- _YOUR INSTRUCTIONS_:
All lines from the one with "none -> blue brick A9 level 1" through the close of the records below are to be set down exactly, and no others.

DATA FOR ANALYSIS: Begin

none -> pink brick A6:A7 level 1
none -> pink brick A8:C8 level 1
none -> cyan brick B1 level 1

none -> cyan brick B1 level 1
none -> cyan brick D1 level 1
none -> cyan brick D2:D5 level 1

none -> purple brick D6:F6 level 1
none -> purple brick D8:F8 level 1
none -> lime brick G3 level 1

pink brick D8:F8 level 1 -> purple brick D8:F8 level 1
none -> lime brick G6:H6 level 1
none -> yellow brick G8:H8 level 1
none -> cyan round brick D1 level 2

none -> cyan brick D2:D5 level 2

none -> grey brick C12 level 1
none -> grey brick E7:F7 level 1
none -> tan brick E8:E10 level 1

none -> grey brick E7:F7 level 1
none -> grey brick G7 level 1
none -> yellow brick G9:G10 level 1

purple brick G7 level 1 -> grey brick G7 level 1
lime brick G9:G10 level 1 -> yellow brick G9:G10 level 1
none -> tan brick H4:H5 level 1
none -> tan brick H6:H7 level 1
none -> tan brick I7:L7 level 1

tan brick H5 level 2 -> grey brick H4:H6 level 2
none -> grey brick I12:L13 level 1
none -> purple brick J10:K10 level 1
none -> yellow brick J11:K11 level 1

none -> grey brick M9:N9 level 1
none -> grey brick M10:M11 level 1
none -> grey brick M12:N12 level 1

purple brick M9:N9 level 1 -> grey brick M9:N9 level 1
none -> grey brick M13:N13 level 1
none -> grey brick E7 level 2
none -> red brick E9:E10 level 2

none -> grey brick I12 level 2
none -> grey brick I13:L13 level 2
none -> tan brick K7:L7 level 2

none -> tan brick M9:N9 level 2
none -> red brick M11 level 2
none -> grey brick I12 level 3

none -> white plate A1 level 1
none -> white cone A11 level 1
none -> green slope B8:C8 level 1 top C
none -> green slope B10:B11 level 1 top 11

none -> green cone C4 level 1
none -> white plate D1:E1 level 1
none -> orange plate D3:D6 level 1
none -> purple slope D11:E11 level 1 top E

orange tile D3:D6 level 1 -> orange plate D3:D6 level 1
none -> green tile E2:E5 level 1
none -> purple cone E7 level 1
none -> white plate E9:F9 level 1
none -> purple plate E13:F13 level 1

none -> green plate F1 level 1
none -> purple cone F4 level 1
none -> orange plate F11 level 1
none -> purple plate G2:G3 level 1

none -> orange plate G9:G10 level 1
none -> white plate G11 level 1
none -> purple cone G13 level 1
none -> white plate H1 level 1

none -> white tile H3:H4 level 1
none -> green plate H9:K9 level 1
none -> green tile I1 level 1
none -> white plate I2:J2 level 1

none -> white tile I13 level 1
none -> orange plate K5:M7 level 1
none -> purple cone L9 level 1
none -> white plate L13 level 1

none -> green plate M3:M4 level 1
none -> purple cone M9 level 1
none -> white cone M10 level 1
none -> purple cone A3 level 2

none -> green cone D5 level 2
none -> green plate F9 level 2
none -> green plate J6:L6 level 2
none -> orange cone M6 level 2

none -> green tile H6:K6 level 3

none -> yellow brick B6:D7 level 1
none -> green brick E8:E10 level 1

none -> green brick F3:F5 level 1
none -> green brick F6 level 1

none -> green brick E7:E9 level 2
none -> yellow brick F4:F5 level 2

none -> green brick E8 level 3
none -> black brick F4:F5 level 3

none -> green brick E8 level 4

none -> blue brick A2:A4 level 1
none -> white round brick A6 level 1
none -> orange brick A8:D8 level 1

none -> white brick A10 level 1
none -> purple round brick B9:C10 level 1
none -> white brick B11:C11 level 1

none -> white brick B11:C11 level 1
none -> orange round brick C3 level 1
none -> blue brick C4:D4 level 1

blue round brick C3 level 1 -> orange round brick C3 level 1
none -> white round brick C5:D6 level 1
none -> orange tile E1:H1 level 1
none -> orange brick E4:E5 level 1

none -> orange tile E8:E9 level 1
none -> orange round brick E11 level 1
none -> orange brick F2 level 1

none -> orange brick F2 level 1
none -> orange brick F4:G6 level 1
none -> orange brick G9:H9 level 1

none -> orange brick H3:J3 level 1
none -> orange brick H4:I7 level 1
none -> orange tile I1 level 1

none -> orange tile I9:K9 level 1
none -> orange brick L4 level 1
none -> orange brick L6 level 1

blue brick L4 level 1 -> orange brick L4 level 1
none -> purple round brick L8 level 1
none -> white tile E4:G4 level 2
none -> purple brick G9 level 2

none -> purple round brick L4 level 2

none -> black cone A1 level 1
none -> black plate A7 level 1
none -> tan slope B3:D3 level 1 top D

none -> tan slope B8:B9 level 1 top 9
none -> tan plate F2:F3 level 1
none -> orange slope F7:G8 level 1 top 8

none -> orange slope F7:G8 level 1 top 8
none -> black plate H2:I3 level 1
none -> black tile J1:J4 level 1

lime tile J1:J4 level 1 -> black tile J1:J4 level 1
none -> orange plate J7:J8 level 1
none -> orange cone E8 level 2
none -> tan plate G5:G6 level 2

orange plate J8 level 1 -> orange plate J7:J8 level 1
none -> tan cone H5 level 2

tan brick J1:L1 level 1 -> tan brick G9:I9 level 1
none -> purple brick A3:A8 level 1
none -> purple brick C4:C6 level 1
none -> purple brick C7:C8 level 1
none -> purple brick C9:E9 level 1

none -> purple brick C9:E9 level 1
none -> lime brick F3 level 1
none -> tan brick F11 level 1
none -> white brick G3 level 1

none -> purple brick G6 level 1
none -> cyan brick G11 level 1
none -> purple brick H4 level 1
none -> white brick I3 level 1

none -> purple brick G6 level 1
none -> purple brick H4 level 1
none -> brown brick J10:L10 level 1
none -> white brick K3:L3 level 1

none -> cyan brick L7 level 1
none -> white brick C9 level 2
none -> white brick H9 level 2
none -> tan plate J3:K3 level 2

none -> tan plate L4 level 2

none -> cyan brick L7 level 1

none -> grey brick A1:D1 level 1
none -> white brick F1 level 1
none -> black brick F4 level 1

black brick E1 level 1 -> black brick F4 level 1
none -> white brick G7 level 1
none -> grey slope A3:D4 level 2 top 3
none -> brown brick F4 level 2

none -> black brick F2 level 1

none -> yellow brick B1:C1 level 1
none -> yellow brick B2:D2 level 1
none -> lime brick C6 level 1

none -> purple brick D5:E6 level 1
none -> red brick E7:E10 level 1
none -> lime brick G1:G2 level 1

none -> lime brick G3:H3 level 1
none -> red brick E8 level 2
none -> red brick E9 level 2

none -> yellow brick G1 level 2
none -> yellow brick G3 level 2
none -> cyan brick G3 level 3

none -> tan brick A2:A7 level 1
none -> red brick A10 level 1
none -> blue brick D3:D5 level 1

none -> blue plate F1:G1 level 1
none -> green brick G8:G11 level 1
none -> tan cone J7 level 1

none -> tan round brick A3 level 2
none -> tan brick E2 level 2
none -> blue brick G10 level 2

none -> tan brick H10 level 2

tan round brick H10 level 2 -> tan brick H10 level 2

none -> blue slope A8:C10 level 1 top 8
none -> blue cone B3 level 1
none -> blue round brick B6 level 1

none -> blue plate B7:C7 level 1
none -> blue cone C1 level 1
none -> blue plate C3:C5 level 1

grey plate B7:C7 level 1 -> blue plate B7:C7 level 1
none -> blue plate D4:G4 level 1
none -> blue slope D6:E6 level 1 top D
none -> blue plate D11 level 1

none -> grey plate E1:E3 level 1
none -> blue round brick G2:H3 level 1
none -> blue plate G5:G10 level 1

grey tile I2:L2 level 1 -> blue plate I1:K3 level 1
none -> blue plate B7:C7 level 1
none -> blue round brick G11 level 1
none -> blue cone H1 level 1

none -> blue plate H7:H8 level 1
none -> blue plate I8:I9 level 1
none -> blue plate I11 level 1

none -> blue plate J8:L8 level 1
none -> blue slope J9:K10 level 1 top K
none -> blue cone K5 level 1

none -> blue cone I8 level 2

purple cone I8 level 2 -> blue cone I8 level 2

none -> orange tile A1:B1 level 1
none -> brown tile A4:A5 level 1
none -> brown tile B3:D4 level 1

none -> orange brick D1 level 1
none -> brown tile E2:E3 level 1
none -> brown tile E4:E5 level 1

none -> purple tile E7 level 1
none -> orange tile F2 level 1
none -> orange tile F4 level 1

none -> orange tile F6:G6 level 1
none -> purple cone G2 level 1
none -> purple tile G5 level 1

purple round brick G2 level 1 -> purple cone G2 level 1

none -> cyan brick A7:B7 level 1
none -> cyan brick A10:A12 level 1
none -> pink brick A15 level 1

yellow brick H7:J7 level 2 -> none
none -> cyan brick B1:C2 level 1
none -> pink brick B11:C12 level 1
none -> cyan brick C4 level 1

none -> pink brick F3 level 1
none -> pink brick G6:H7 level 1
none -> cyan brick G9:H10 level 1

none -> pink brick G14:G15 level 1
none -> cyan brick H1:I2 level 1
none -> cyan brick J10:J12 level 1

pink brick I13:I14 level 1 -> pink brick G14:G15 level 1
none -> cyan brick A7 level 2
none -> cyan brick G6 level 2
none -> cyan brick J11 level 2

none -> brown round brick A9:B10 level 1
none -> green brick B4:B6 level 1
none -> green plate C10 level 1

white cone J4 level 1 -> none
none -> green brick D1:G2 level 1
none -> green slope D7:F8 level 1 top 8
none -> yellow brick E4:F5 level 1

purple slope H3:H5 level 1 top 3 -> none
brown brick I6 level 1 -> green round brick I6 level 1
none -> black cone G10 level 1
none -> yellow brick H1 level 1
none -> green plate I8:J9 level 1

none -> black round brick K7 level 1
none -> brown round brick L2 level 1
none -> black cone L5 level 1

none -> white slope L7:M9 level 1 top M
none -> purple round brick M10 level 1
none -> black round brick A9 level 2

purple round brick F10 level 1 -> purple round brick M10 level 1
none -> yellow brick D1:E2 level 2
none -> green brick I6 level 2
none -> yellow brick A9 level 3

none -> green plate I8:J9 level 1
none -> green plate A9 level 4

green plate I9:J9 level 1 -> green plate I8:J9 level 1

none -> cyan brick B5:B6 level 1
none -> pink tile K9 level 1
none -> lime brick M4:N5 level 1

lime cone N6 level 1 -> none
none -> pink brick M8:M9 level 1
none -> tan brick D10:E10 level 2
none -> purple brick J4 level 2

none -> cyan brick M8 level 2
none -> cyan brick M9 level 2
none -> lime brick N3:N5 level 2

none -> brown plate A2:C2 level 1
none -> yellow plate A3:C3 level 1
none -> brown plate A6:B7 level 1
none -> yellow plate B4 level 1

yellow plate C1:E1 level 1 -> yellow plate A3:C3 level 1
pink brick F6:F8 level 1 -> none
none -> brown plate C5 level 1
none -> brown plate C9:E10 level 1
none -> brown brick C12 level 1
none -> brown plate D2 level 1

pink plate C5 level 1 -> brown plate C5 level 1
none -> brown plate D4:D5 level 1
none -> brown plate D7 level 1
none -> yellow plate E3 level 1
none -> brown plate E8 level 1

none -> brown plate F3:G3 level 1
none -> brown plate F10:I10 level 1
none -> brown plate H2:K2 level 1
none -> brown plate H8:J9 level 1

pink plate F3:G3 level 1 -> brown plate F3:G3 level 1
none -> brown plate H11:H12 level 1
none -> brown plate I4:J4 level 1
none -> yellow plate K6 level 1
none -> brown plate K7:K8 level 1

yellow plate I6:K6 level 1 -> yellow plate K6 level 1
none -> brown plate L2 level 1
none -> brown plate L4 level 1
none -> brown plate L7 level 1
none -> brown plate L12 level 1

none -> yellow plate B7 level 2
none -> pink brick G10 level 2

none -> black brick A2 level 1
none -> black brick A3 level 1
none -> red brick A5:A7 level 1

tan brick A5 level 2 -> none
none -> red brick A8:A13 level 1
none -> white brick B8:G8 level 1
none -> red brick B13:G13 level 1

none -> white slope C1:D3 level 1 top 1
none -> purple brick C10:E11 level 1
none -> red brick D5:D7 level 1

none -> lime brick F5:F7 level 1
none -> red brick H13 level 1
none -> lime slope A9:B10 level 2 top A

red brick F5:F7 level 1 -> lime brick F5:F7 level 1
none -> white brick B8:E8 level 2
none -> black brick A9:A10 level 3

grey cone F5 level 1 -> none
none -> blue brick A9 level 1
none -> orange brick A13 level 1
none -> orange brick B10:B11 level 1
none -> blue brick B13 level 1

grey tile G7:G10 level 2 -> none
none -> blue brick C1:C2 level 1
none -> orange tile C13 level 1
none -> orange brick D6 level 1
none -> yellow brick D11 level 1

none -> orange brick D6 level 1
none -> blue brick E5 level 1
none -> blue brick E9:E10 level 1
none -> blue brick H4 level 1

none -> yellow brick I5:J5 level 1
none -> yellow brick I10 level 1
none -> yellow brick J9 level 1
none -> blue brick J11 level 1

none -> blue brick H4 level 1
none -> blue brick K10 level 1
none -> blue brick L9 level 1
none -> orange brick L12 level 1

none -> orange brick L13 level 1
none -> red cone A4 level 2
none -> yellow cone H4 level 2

DATA FOR ANALYSIS: End

- _RESULT OF THE TASK_:
none -> blue brick A9 level 1
none -> orange brick A13 level 1
none -> orange brick B10:B11 level 1
none -> blue brick B13 level 1

grey tile G7:G10 level 2 -> none
none -> blue brick C1:C2 level 1
none -> orange tile C13 level 1
none -> orange brick D6 level 1
none -> yellow brick D11 level 1

none -> orange brick D6 level 1
none -> blue brick E5 level 1
none -> blue brick E9:E10 level 1
none -> blue brick H4 level 1

none -> yellow brick I5:J5 level 1
none -> yellow brick I10 level 1
none -> yellow brick J9 level 1
none -> blue brick J11 level 1

none -> blue brick H4 level 1
none -> blue brick K10 level 1
none -> blue brick L9 level 1
none -> orange brick L12 level 1

none -> orange brick L13 level 1
none -> red cone A4 level 2
none -> yellow cone H4 level 2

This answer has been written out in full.